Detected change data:

--- START ---

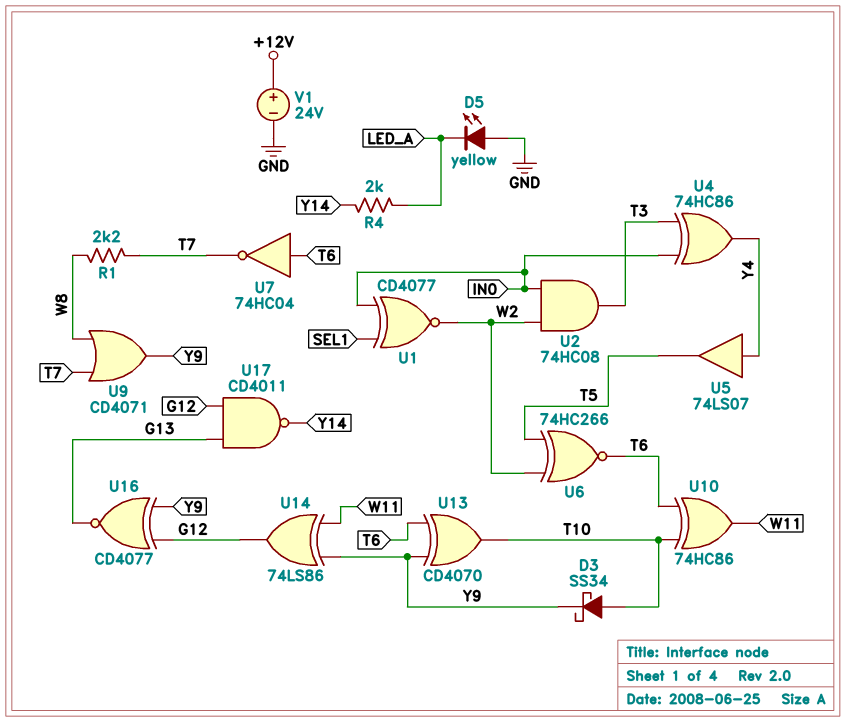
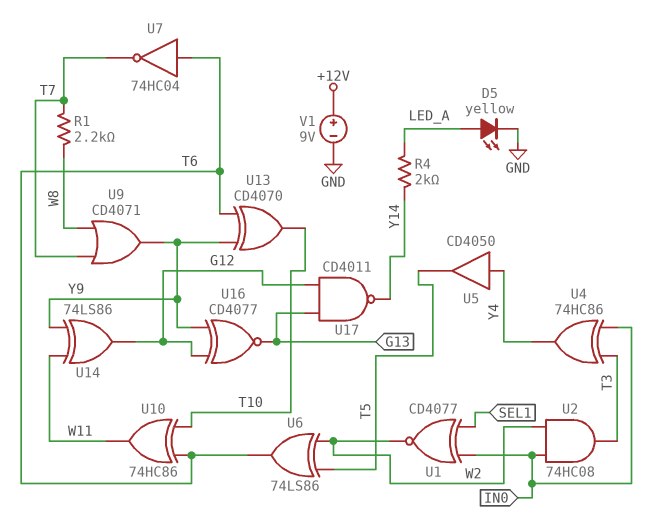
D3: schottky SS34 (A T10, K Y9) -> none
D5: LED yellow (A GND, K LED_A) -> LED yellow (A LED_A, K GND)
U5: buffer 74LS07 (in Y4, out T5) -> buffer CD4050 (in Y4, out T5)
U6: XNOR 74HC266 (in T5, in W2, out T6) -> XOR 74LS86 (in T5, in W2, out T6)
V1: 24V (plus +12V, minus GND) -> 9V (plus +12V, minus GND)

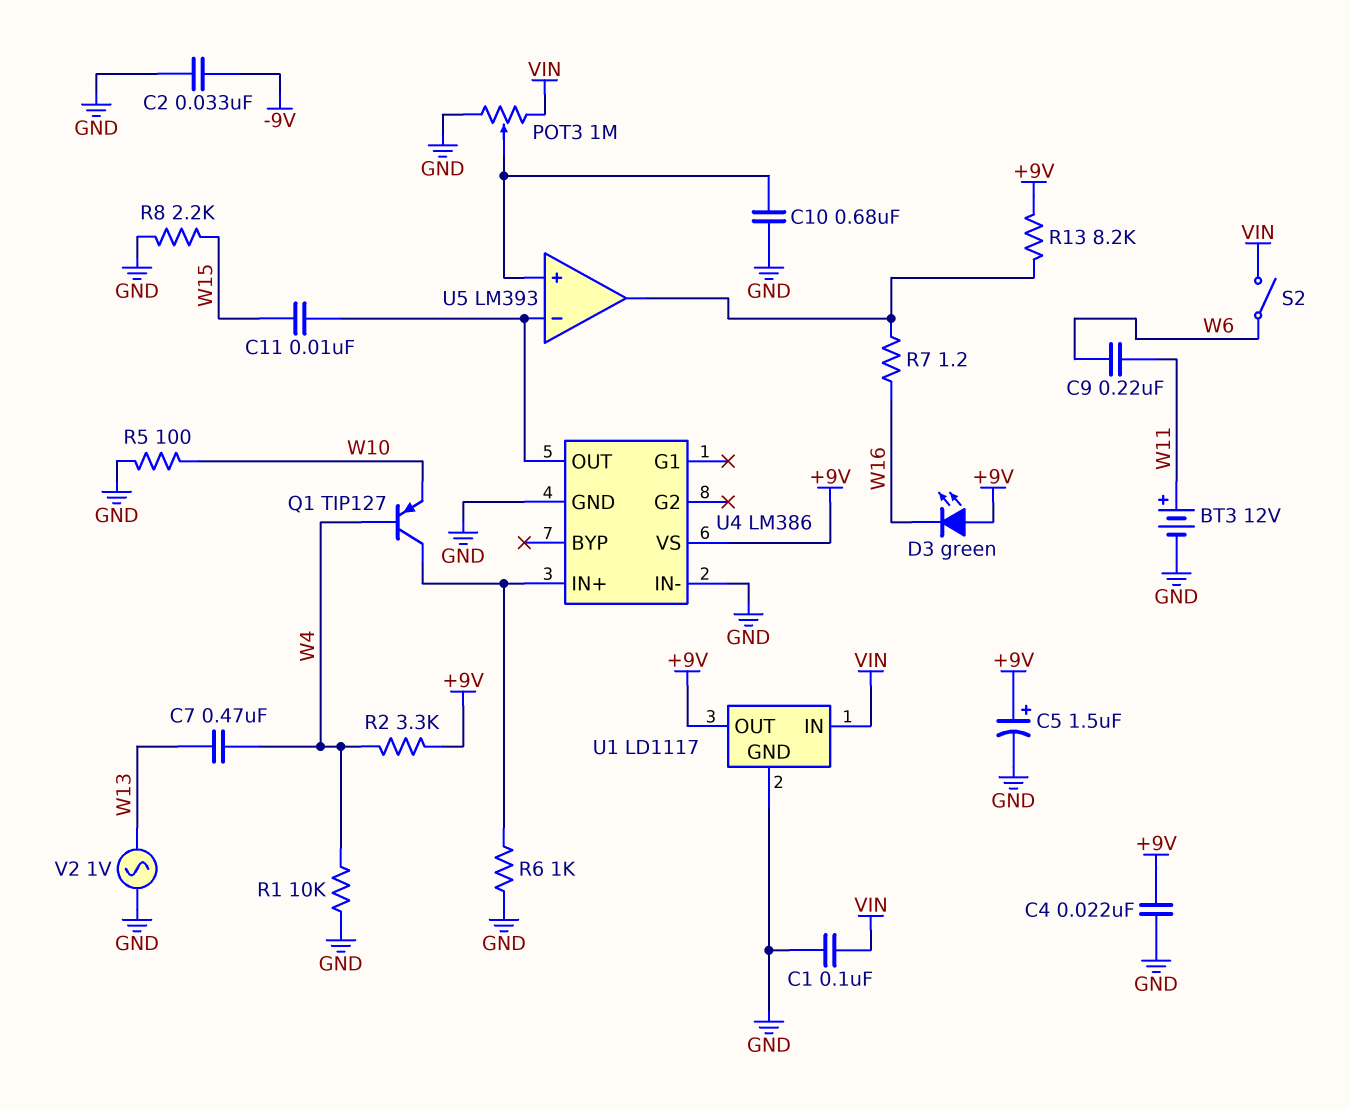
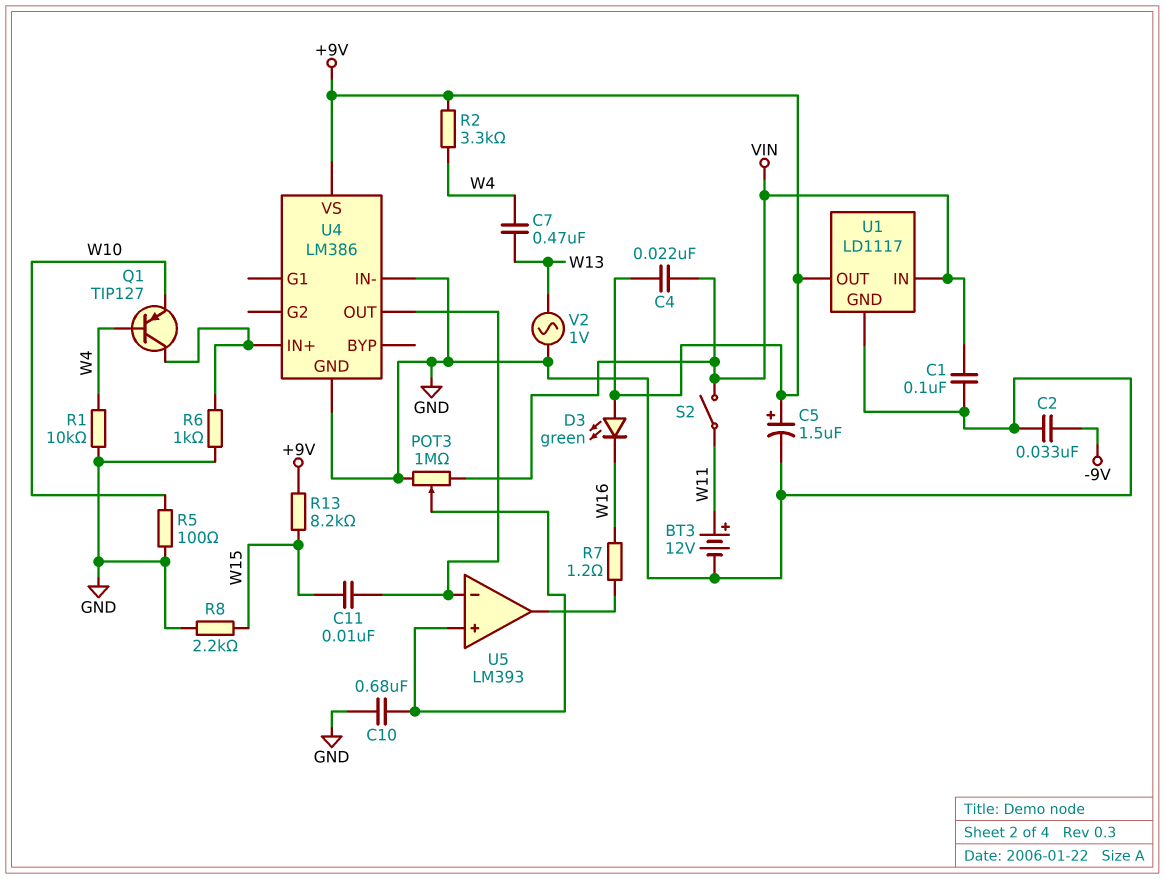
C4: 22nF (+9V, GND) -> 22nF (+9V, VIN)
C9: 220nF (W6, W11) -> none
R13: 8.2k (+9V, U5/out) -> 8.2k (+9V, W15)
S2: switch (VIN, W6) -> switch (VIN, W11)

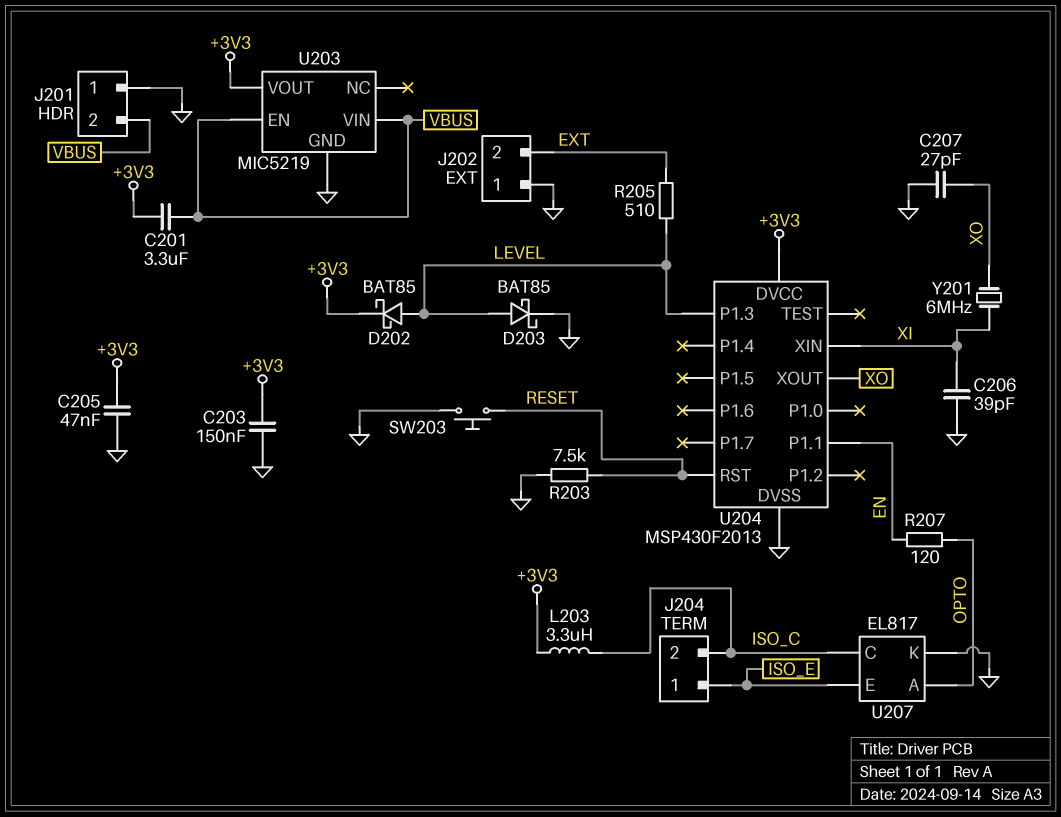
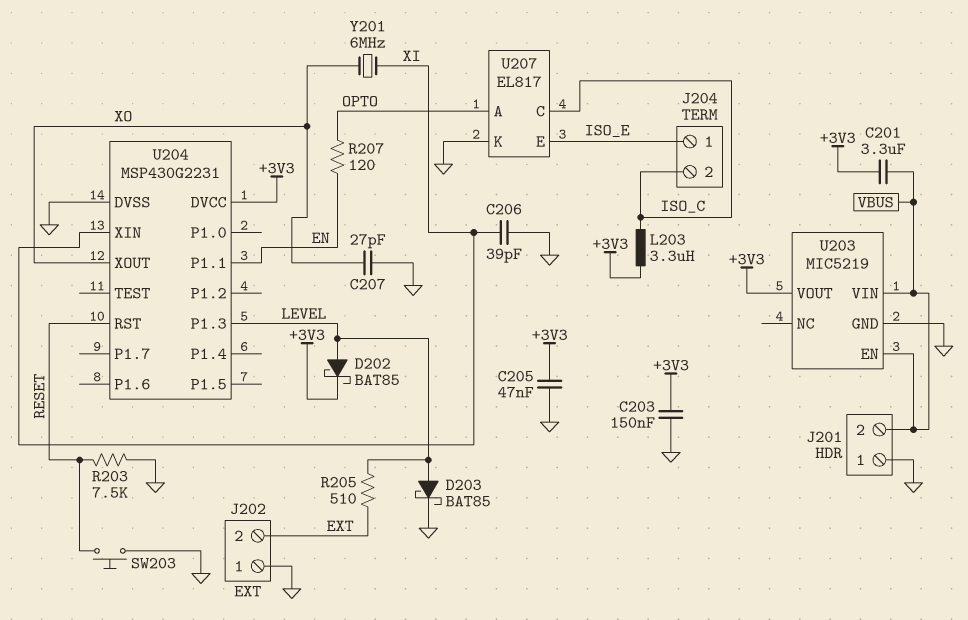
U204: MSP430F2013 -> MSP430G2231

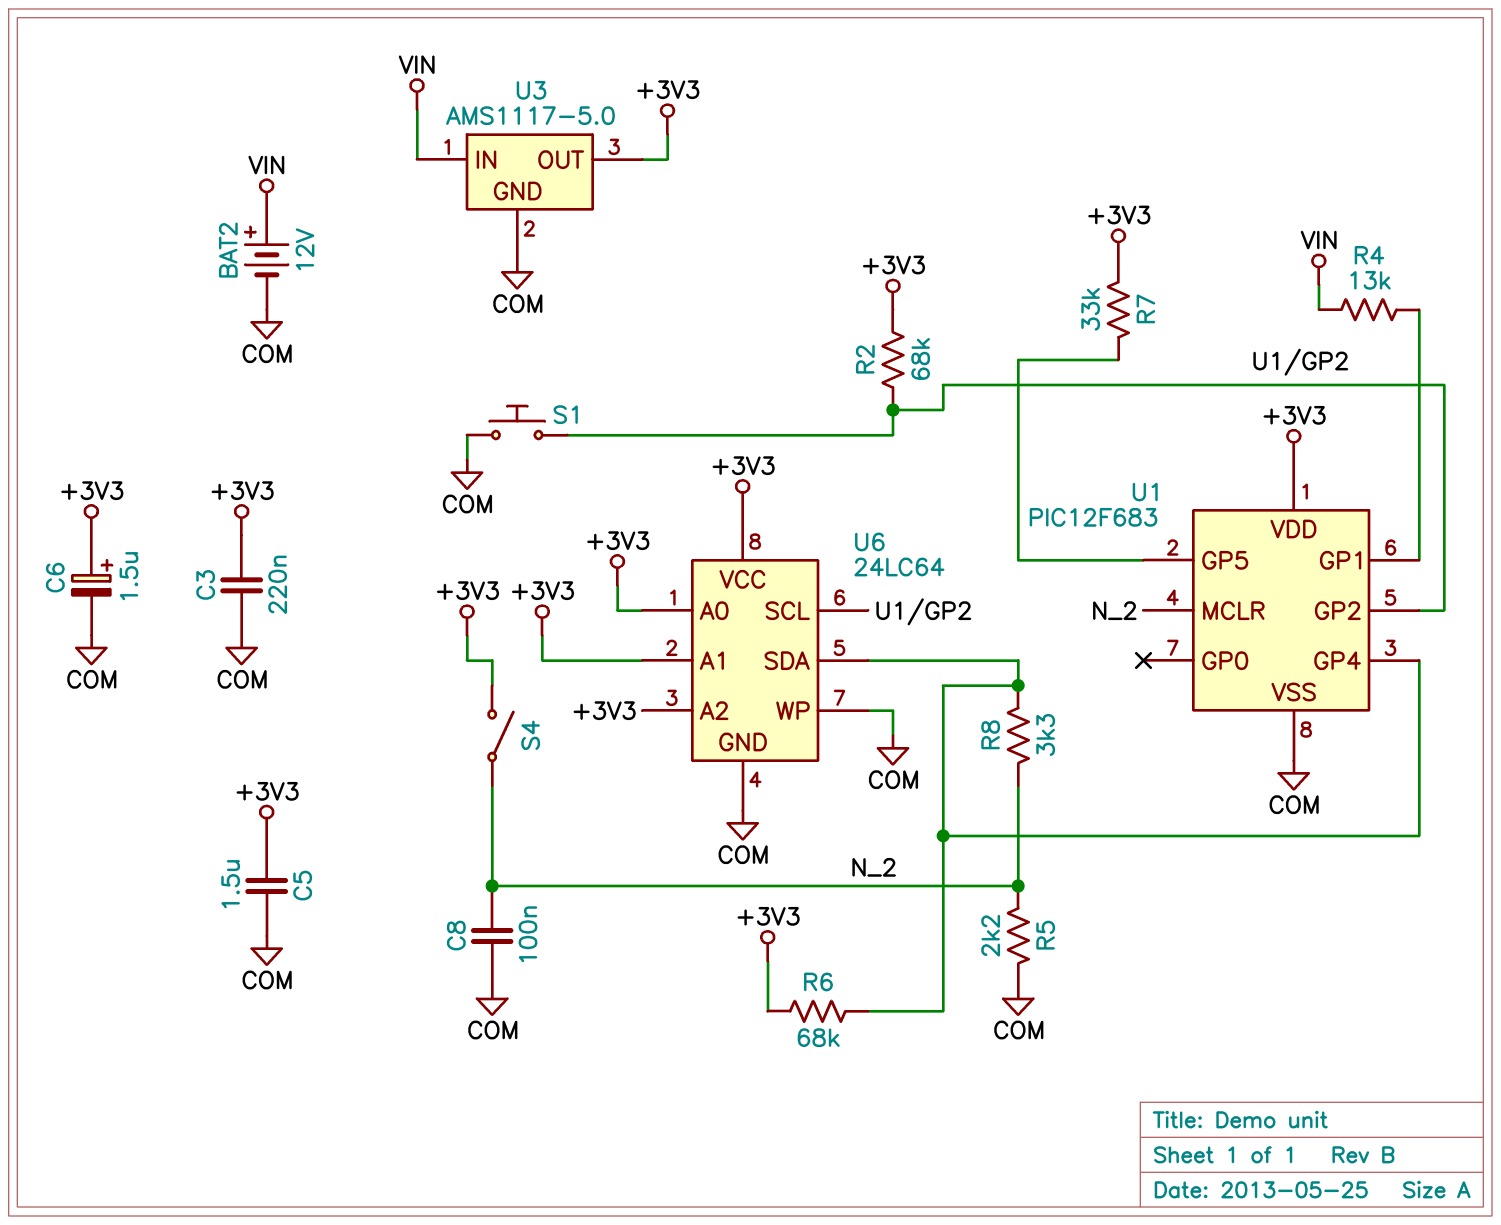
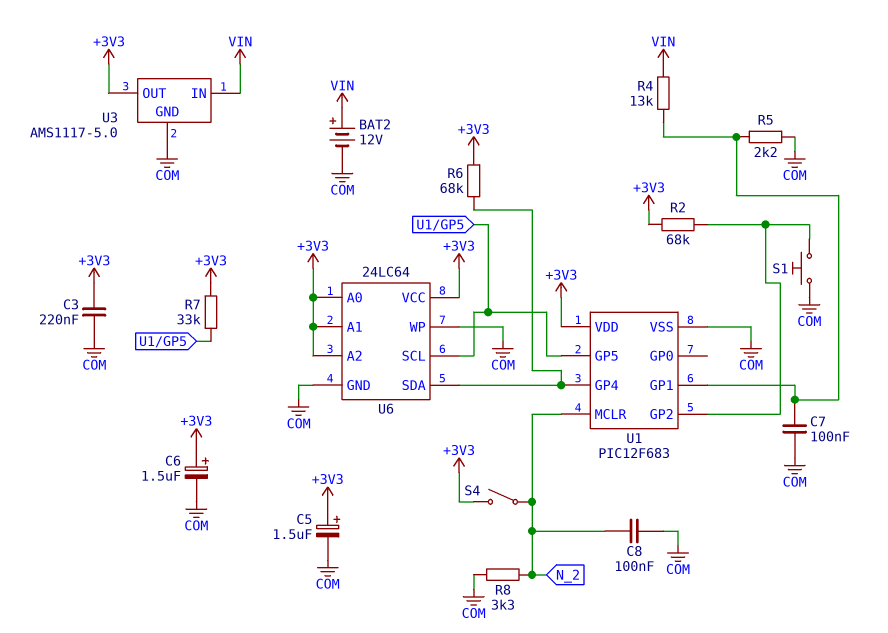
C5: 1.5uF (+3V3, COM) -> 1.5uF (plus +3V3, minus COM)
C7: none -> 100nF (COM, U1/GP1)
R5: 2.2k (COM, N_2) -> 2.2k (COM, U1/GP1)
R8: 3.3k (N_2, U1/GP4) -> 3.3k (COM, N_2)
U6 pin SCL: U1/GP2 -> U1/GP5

--- END ---

§ Task prompt:
Wherever an image appears, omit it; copy the rest of the records exactly.

§ Finished exercise:
D3: schottky SS34 (A T10, K Y9) -> none
D5: LED yellow (A GND, K LED_A) -> LED yellow (A LED_A, K GND)
U5: buffer 74LS07 (in Y4, out T5) -> buffer CD4050 (in Y4, out T5)
U6: XNOR 74HC266 (in T5, in W2, out T6) -> XOR 74LS86 (in T5, in W2, out T6)
V1: 24V (plus +12V, minus GND) -> 9V (plus +12V, minus GND)

C4: 22nF (+9V, GND) -> 22nF (+9V, VIN)
C9: 220nF (W6, W11) -> none
R13: 8.2k (+9V, U5/out) -> 8.2k (+9V, W15)
S2: switch (VIN, W6) -> switch (VIN, W11)

U204: MSP430F2013 -> MSP430G2231

C5: 1.5uF (+3V3, COM) -> 1.5uF (plus +3V3, minus COM)
C7: none -> 100nF (COM, U1/GP1)
R5: 2.2k (COM, N_2) -> 2.2k (COM, U1/GP1)
R8: 3.3k (N_2, U1/GP4) -> 3.3k (COM, N_2)
U6 pin SCL: U1/GP2 -> U1/GP5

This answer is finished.